__Supplied data__.

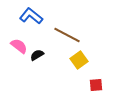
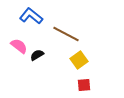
brown line: moved 1 px left, 1 px up
red square: moved 12 px left
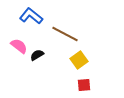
brown line: moved 1 px left
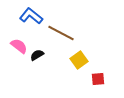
brown line: moved 4 px left, 1 px up
red square: moved 14 px right, 6 px up
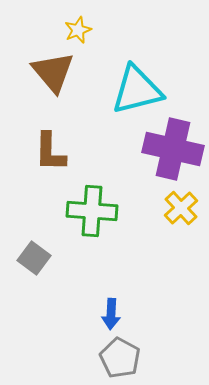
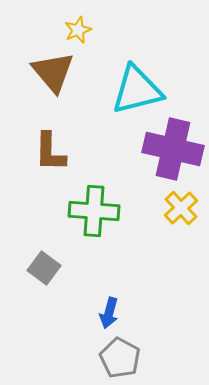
green cross: moved 2 px right
gray square: moved 10 px right, 10 px down
blue arrow: moved 2 px left, 1 px up; rotated 12 degrees clockwise
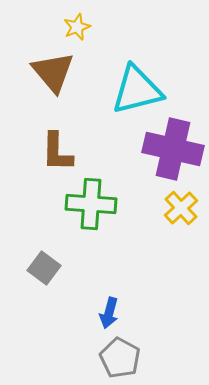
yellow star: moved 1 px left, 3 px up
brown L-shape: moved 7 px right
green cross: moved 3 px left, 7 px up
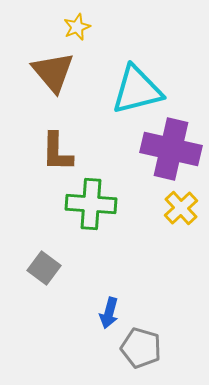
purple cross: moved 2 px left
gray pentagon: moved 21 px right, 10 px up; rotated 12 degrees counterclockwise
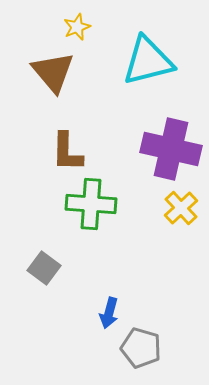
cyan triangle: moved 11 px right, 29 px up
brown L-shape: moved 10 px right
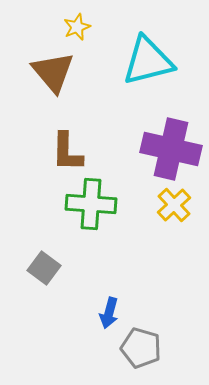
yellow cross: moved 7 px left, 3 px up
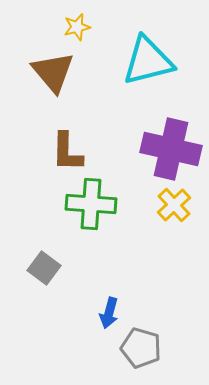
yellow star: rotated 8 degrees clockwise
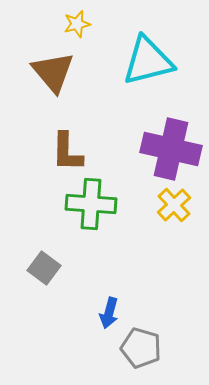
yellow star: moved 3 px up
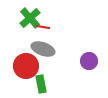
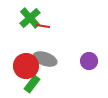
red line: moved 1 px up
gray ellipse: moved 2 px right, 10 px down
green rectangle: moved 9 px left; rotated 48 degrees clockwise
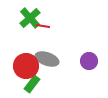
gray ellipse: moved 2 px right
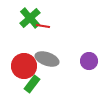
red circle: moved 2 px left
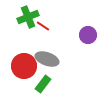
green cross: moved 2 px left, 1 px up; rotated 20 degrees clockwise
red line: rotated 24 degrees clockwise
purple circle: moved 1 px left, 26 px up
green rectangle: moved 11 px right
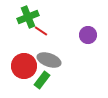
red line: moved 2 px left, 5 px down
gray ellipse: moved 2 px right, 1 px down
green rectangle: moved 1 px left, 4 px up
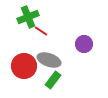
purple circle: moved 4 px left, 9 px down
green rectangle: moved 11 px right
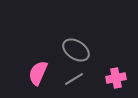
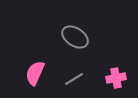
gray ellipse: moved 1 px left, 13 px up
pink semicircle: moved 3 px left
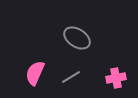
gray ellipse: moved 2 px right, 1 px down
gray line: moved 3 px left, 2 px up
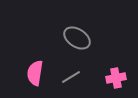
pink semicircle: rotated 15 degrees counterclockwise
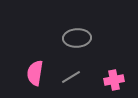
gray ellipse: rotated 36 degrees counterclockwise
pink cross: moved 2 px left, 2 px down
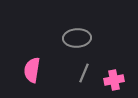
pink semicircle: moved 3 px left, 3 px up
gray line: moved 13 px right, 4 px up; rotated 36 degrees counterclockwise
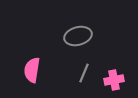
gray ellipse: moved 1 px right, 2 px up; rotated 12 degrees counterclockwise
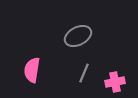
gray ellipse: rotated 12 degrees counterclockwise
pink cross: moved 1 px right, 2 px down
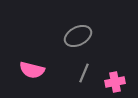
pink semicircle: rotated 85 degrees counterclockwise
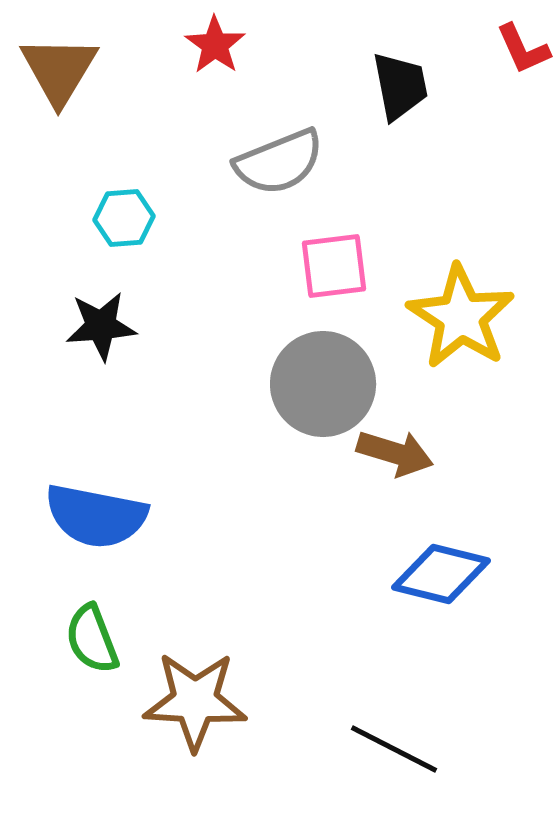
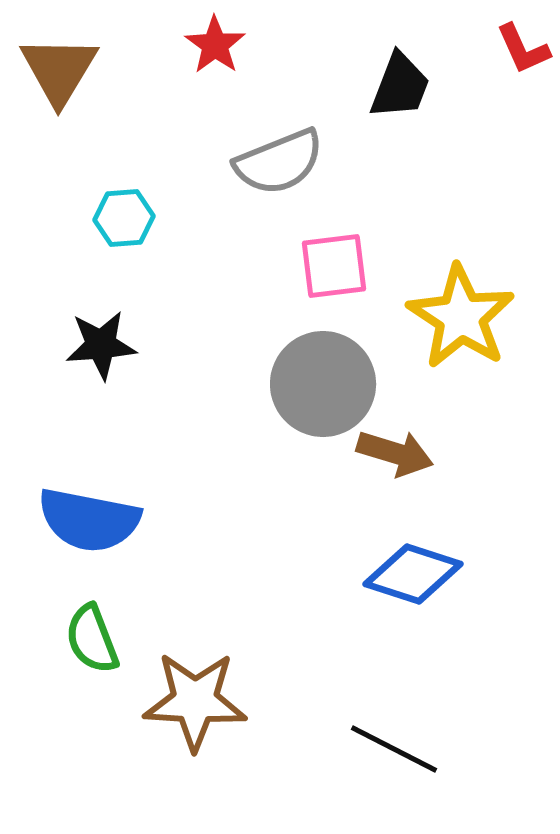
black trapezoid: rotated 32 degrees clockwise
black star: moved 19 px down
blue semicircle: moved 7 px left, 4 px down
blue diamond: moved 28 px left; rotated 4 degrees clockwise
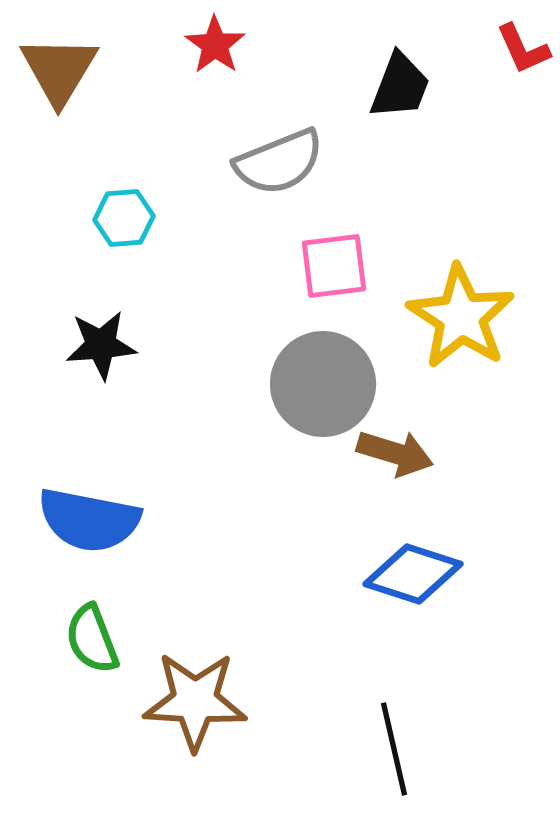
black line: rotated 50 degrees clockwise
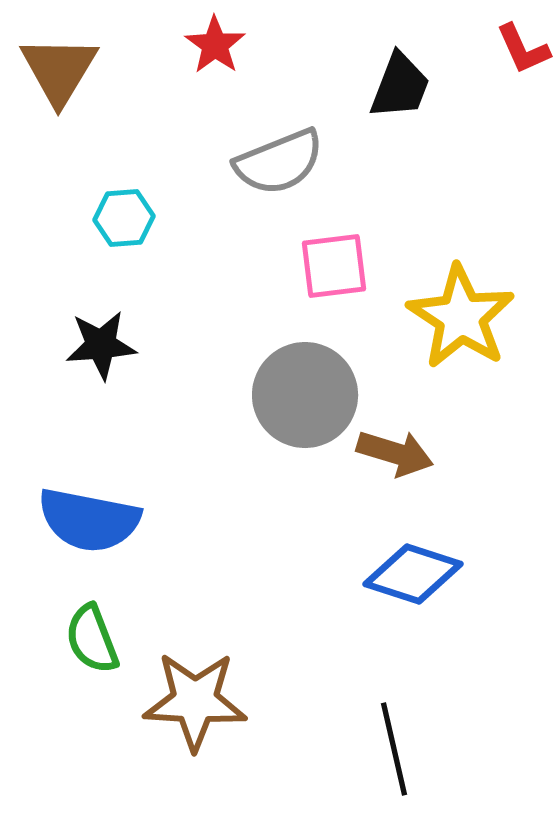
gray circle: moved 18 px left, 11 px down
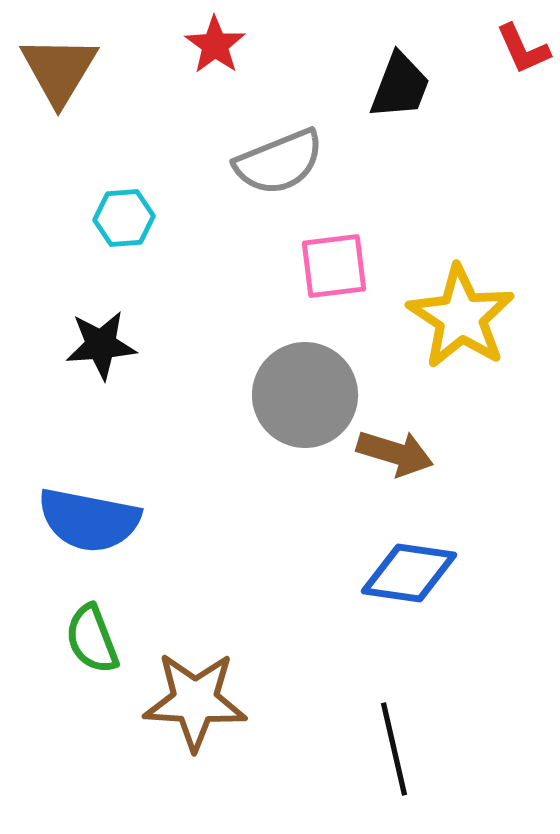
blue diamond: moved 4 px left, 1 px up; rotated 10 degrees counterclockwise
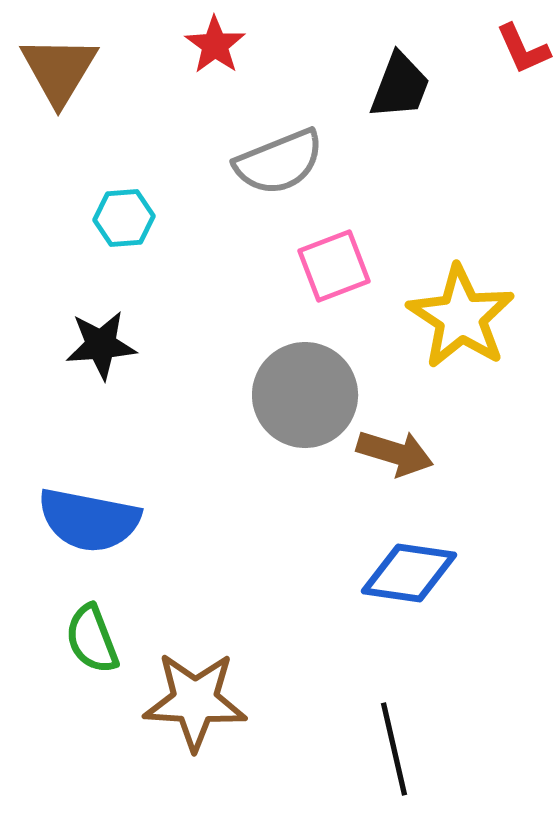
pink square: rotated 14 degrees counterclockwise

__Given instruction__.
Reproduce every movement and rotation line in the records above word for word, in their original order, and omit all of the pictures.

__Finished task__.
brown line: moved 1 px left, 1 px up
red square: moved 12 px left
brown line: moved 1 px left
brown line: moved 4 px left, 1 px up
red square: moved 14 px right, 6 px up
green cross: moved 2 px right
gray square: moved 10 px right, 10 px down
blue arrow: moved 2 px left, 1 px up; rotated 12 degrees clockwise
yellow star: moved 1 px left, 3 px up
brown L-shape: moved 7 px right
green cross: moved 3 px left, 7 px up
purple cross: moved 2 px left
gray pentagon: moved 21 px right, 10 px up; rotated 12 degrees counterclockwise
cyan triangle: moved 11 px right, 29 px up
brown L-shape: moved 10 px right
yellow cross: moved 7 px left, 3 px up
yellow star: rotated 8 degrees clockwise
yellow star: moved 3 px up
red line: moved 1 px up
gray ellipse: moved 2 px right, 10 px down
green rectangle: moved 9 px left; rotated 48 degrees clockwise
gray ellipse: moved 2 px right
red circle: moved 2 px left
green cross: moved 2 px left, 1 px up; rotated 20 degrees clockwise
red line: rotated 24 degrees clockwise
purple circle: moved 1 px left, 26 px up
green rectangle: moved 11 px right
red line: moved 2 px left, 5 px down
gray ellipse: moved 2 px right, 1 px down
green rectangle: moved 1 px left, 4 px up
purple circle: moved 4 px left, 9 px down
green rectangle: moved 11 px right
gray ellipse: moved 1 px left, 13 px up
pink semicircle: moved 3 px left
gray ellipse: moved 2 px right, 1 px down
gray line: moved 3 px left, 2 px up
pink semicircle: rotated 15 degrees counterclockwise
gray ellipse: rotated 36 degrees counterclockwise
pink cross: moved 2 px left, 2 px down
pink semicircle: moved 3 px left, 3 px up
gray line: moved 13 px right, 4 px up; rotated 36 degrees counterclockwise
gray ellipse: moved 1 px right, 2 px up; rotated 12 degrees counterclockwise
gray ellipse: rotated 12 degrees counterclockwise
pink cross: moved 1 px right, 2 px down
pink semicircle: rotated 85 degrees counterclockwise
black trapezoid: rotated 32 degrees clockwise
black star: moved 19 px down
blue semicircle: moved 7 px left, 4 px down
blue diamond: moved 28 px left; rotated 4 degrees clockwise
black line: rotated 50 degrees clockwise
gray circle: moved 18 px left, 11 px down
blue diamond: moved 4 px left, 1 px up; rotated 10 degrees counterclockwise
pink square: rotated 14 degrees counterclockwise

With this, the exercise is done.